(Records shown Opens)

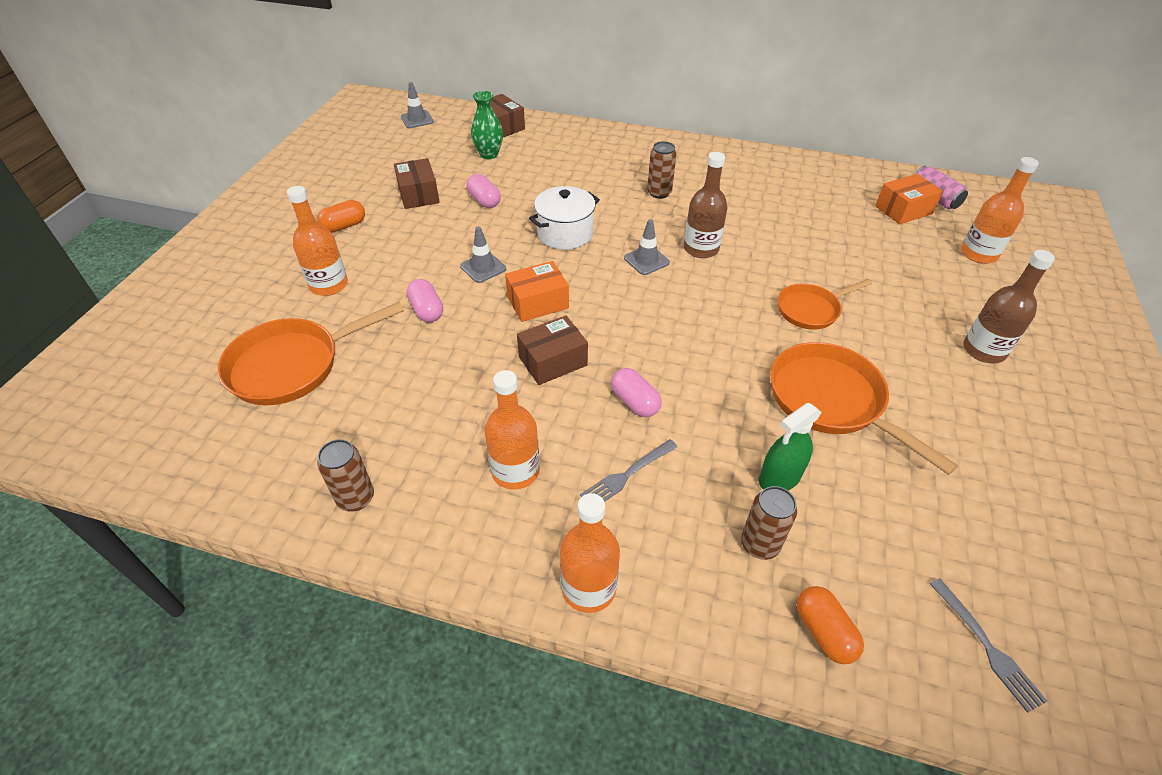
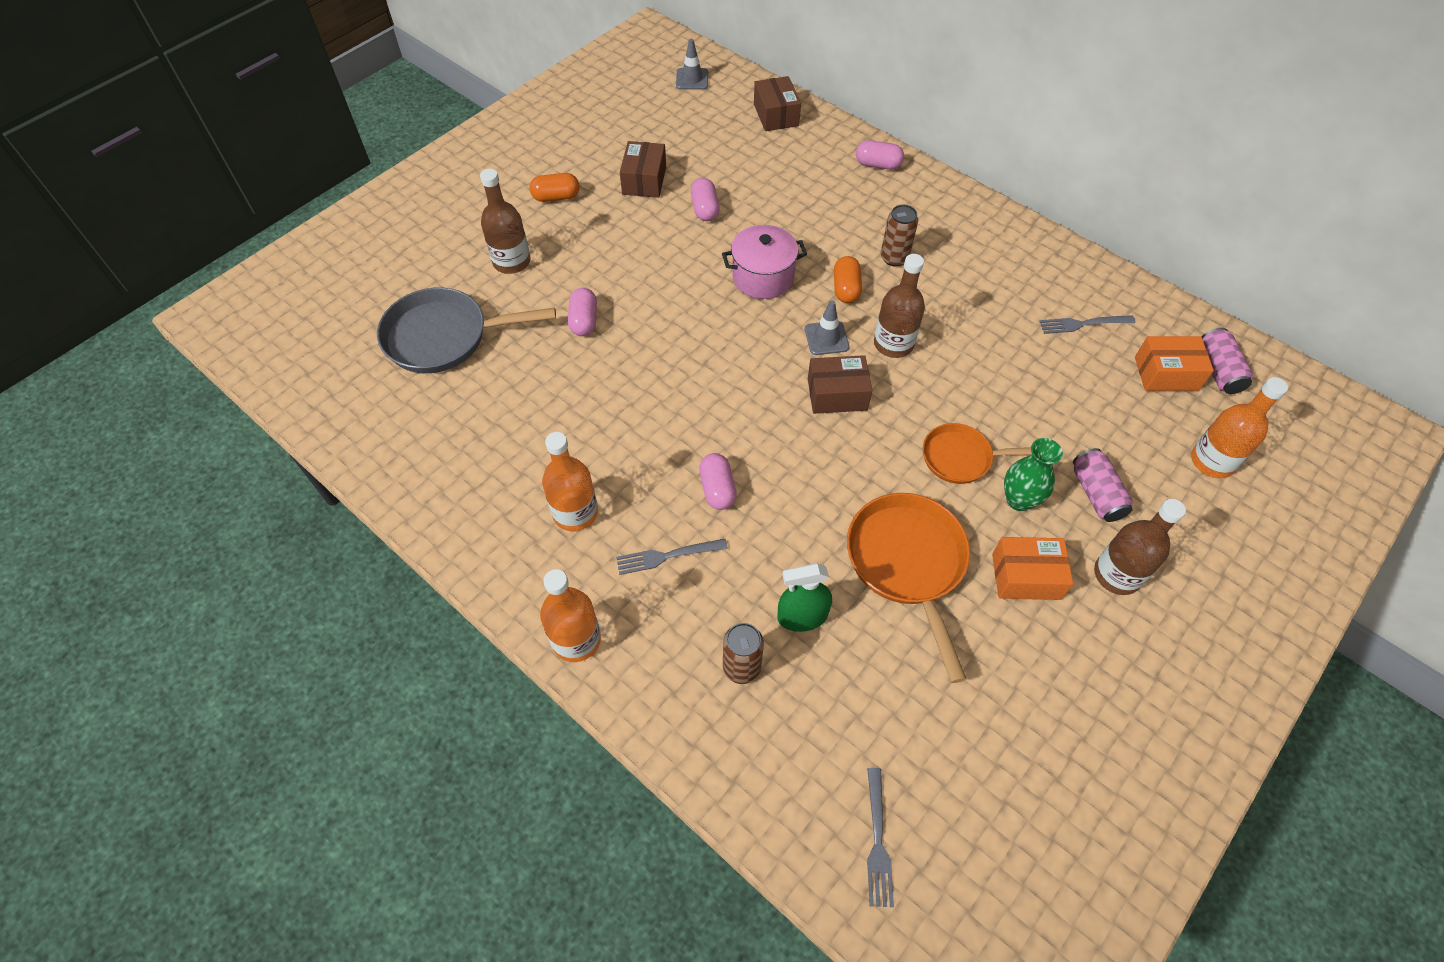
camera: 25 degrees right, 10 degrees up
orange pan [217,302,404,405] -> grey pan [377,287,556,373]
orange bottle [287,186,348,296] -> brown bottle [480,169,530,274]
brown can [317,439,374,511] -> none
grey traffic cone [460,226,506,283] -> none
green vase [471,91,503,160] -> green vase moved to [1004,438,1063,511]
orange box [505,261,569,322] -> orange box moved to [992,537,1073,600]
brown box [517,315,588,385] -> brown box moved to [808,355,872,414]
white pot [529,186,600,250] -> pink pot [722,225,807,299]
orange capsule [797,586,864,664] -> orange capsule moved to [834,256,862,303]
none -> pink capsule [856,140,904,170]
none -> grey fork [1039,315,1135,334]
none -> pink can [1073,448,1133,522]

(Records shown Closes)

• **Instructions to follow**: Please state the number of lines in the data above that hold the word "pink", without any other text.

• **Reply to the task**: 3